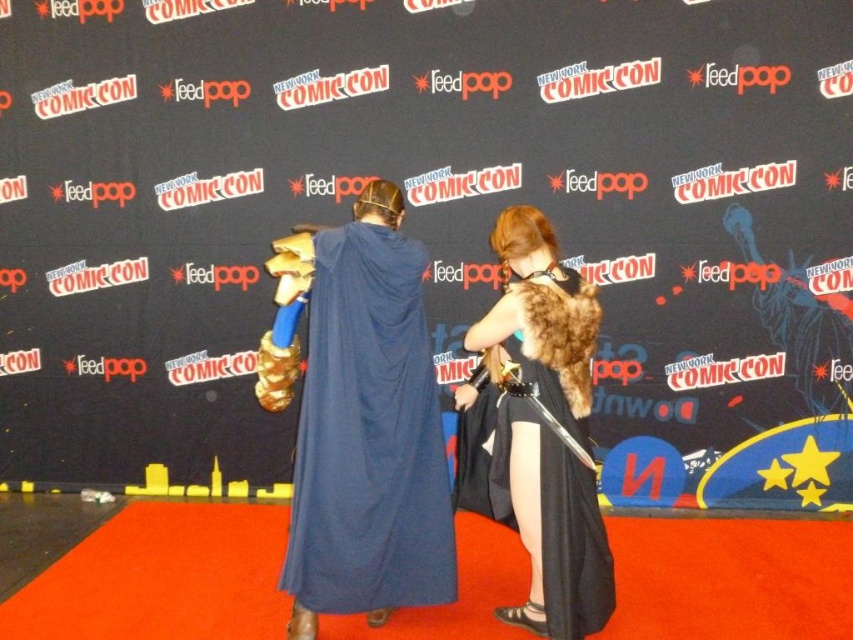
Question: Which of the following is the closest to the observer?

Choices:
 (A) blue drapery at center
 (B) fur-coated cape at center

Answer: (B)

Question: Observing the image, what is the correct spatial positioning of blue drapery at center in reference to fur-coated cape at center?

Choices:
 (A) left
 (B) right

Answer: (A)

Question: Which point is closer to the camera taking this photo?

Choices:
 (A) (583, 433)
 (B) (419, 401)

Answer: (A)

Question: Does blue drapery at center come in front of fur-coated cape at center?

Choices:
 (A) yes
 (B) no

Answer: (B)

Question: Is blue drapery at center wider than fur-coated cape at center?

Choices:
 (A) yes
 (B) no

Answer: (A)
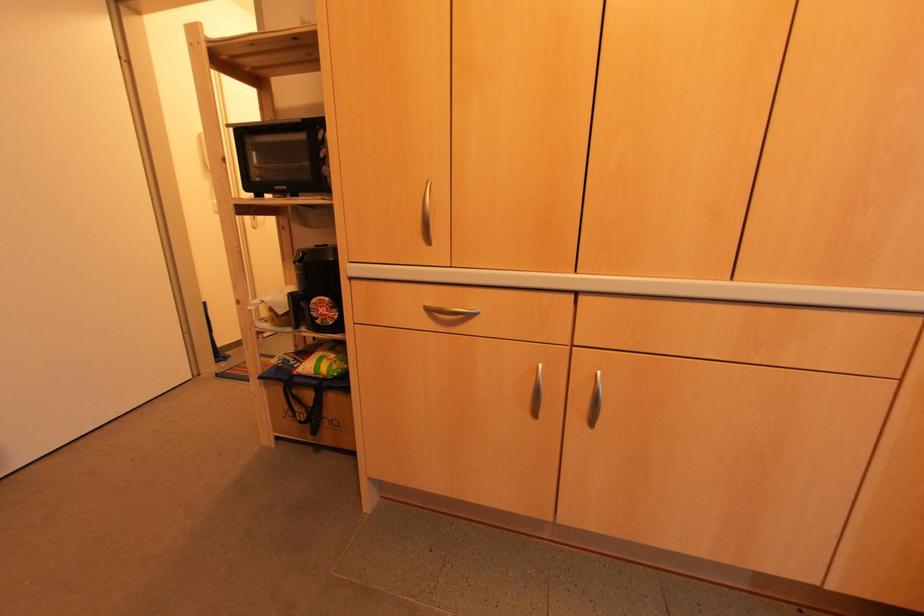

-=-=-

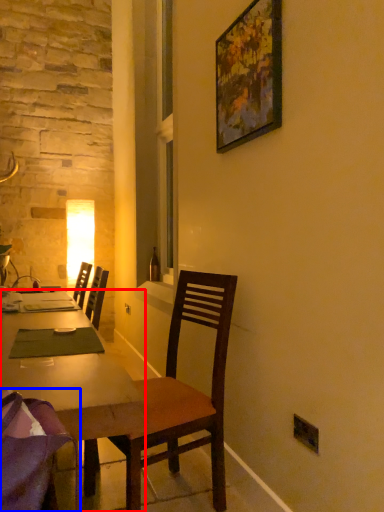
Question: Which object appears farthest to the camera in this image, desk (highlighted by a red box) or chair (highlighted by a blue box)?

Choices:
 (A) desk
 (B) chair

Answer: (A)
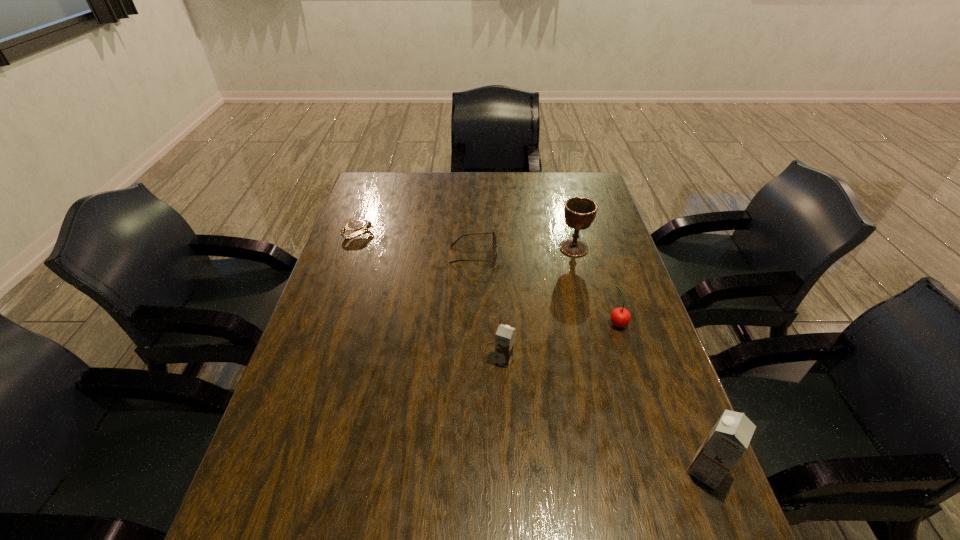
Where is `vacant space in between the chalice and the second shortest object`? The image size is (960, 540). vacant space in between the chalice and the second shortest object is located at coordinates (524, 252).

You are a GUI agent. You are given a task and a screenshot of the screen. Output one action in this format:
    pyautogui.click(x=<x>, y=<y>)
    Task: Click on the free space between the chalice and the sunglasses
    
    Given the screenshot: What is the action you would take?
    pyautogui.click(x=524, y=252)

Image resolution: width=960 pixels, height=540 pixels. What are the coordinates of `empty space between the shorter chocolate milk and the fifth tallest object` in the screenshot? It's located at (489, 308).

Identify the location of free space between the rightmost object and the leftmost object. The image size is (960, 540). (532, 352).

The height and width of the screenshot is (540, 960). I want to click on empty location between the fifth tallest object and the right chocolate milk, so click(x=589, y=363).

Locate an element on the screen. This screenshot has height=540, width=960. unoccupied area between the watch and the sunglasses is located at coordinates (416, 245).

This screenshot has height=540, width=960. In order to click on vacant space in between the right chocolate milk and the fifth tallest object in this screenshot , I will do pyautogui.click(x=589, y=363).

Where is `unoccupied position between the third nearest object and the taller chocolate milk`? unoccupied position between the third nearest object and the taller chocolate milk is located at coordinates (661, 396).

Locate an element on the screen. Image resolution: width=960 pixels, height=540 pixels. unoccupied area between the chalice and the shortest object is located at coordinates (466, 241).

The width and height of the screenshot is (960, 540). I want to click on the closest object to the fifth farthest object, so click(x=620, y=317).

-=-=-

Report every line of the rows above that contains the string "closest", copying each line in full. Case counts.

Question: Which of the following is the closest to the observer?
The width and height of the screenshot is (960, 540). I want to click on the closest object to the fifth farthest object, so click(x=620, y=317).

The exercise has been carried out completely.